-- ACTIVITY --
Scan the entries below. Return every line that includes "brown".

-- DATA PROVIDED --

=== Begin Enclosure ===

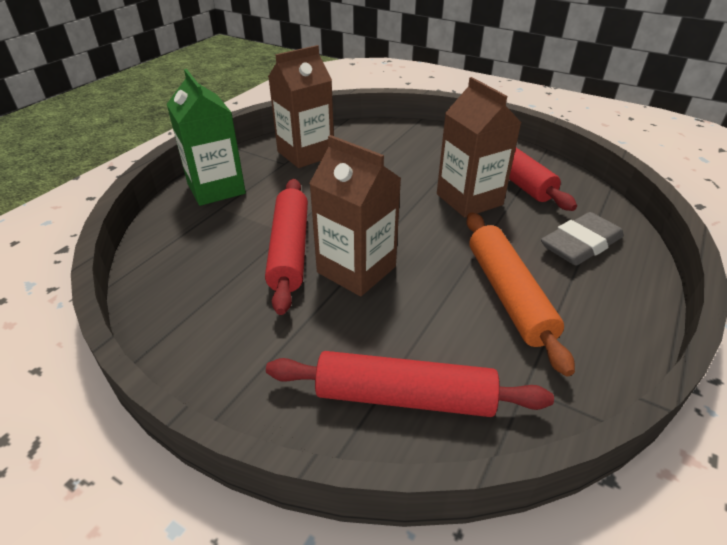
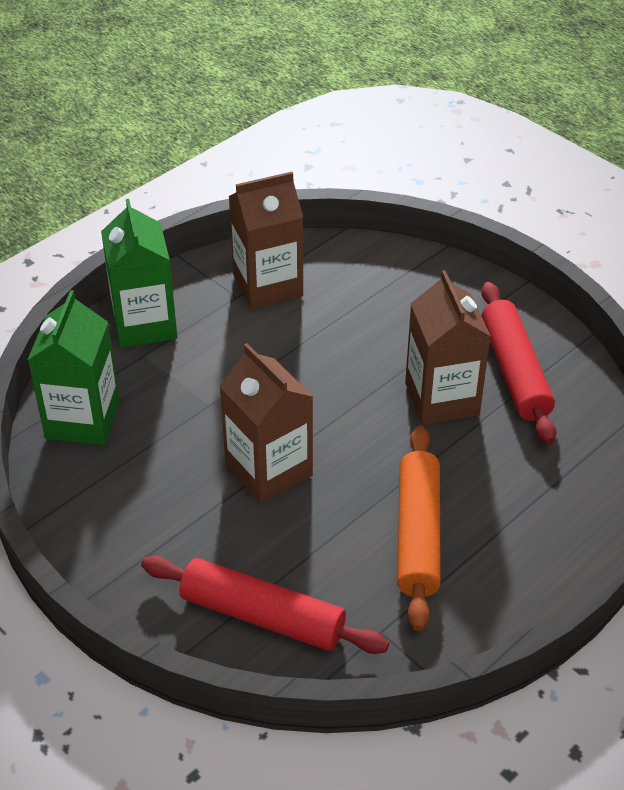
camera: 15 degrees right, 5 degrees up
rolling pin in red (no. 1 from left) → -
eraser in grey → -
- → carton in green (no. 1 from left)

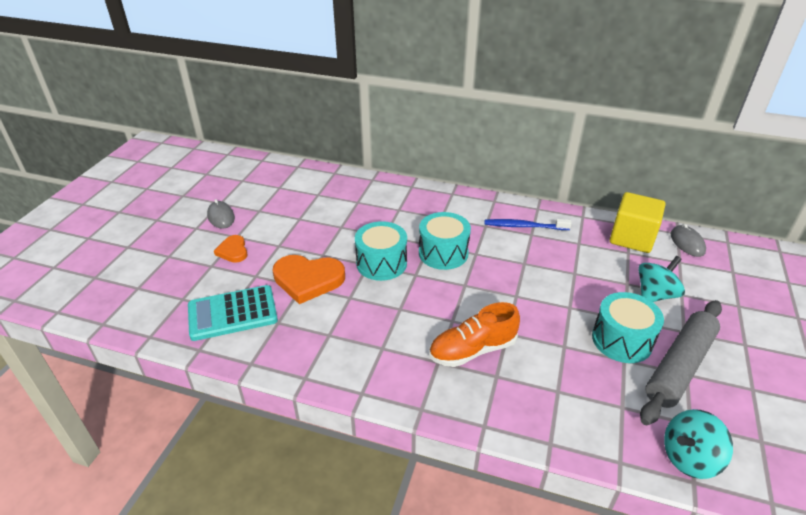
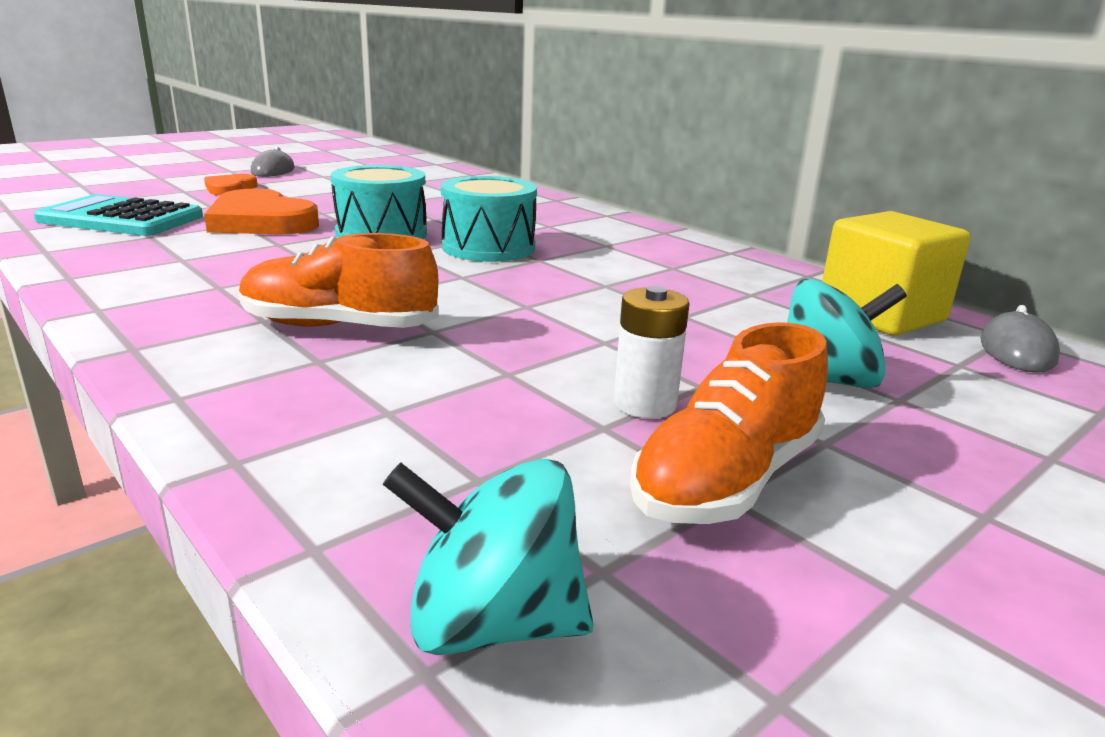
camera: 30 degrees right, 15 degrees down
toothbrush in blue → -
drum in turquoise (no. 3 from left) → battery in white
rolling pin in grey → shoe in orange (no. 2 from left)

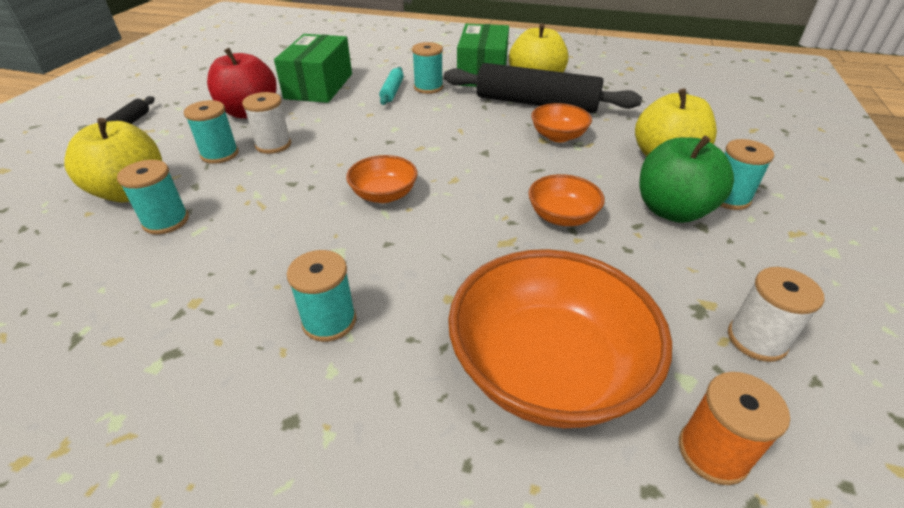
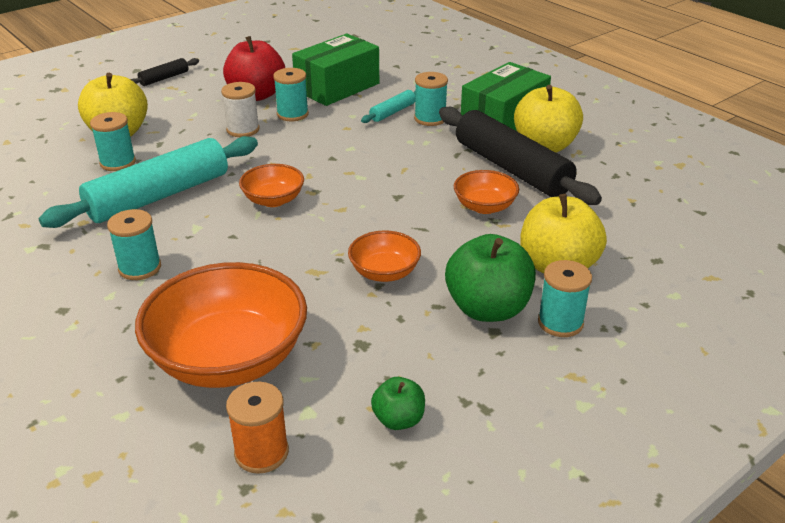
camera: 35 degrees right, 5 degrees down
- → rolling pin in turquoise (no. 1 from left)
spool in turquoise (no. 2 from left in the first image) → spool in turquoise (no. 3 from left), shifted
spool in white (no. 2 from left) → apple in green (no. 1 from left)

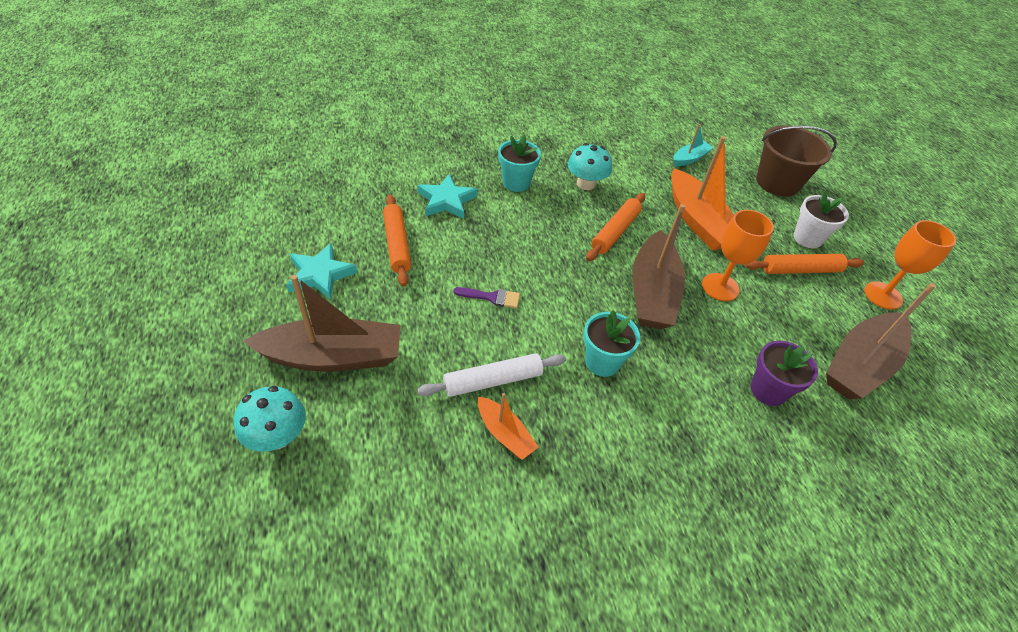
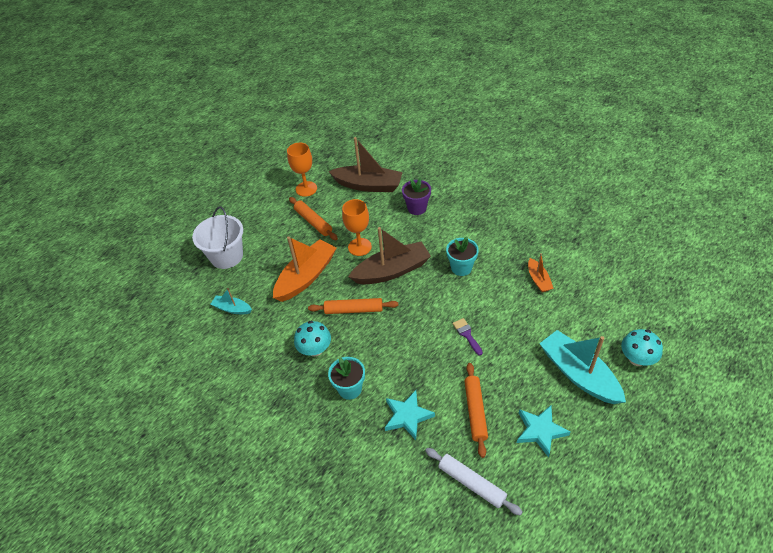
camera: 115 degrees left, 0 degrees up
flower pot in white → -
rolling pin in white, shifted
boat in brown (no. 1 from left) → boat in turquoise (no. 2 from left)
bucket in brown → bucket in white
rolling pin in orange (no. 1 from left in the first image) → rolling pin in orange (no. 3 from left), 45 degrees counterclockwise
boat in orange (no. 1 from left in the first image) → boat in orange (no. 2 from left), 150 degrees clockwise

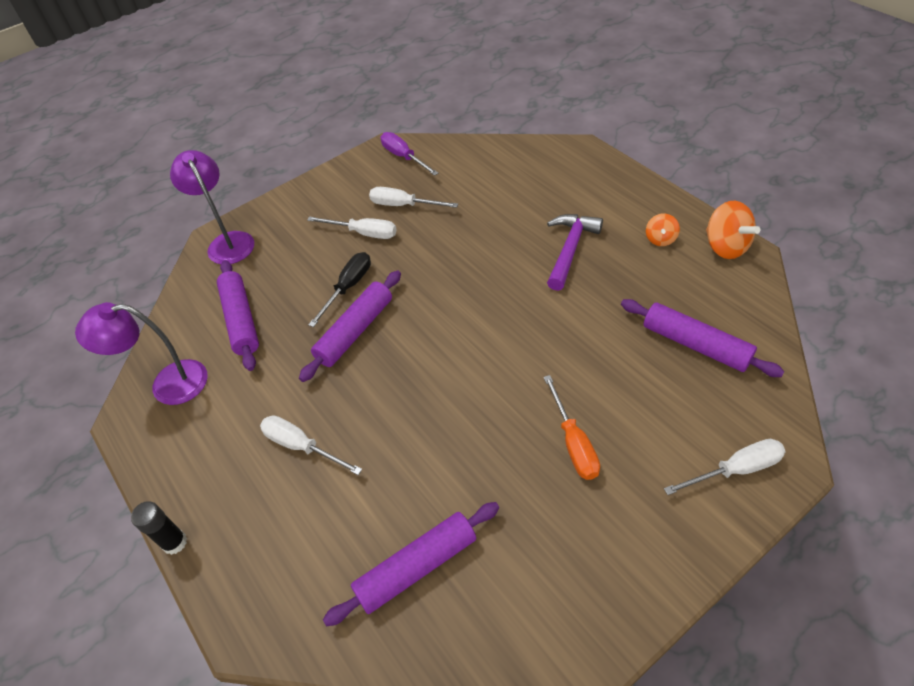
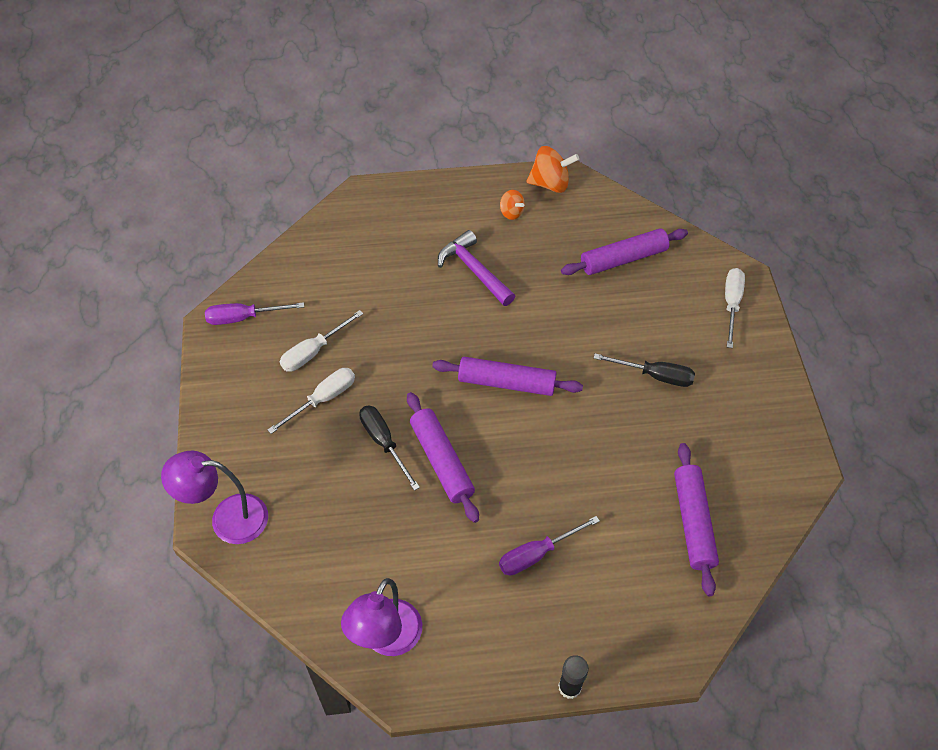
camera: 65 degrees left, 5 degrees up
rolling pin in purple (no. 1 from left in the first image) → rolling pin in purple (no. 2 from left), shifted
screwdriver in white (no. 1 from left) → screwdriver in purple (no. 2 from left)
screwdriver in orange → screwdriver in black (no. 2 from left)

=== End Enclosure ===

-- SOLVED PROBLEM --
boat in brown (no. 1 from left) → boat in turquoise (no. 2 from left)
bucket in brown → bucket in white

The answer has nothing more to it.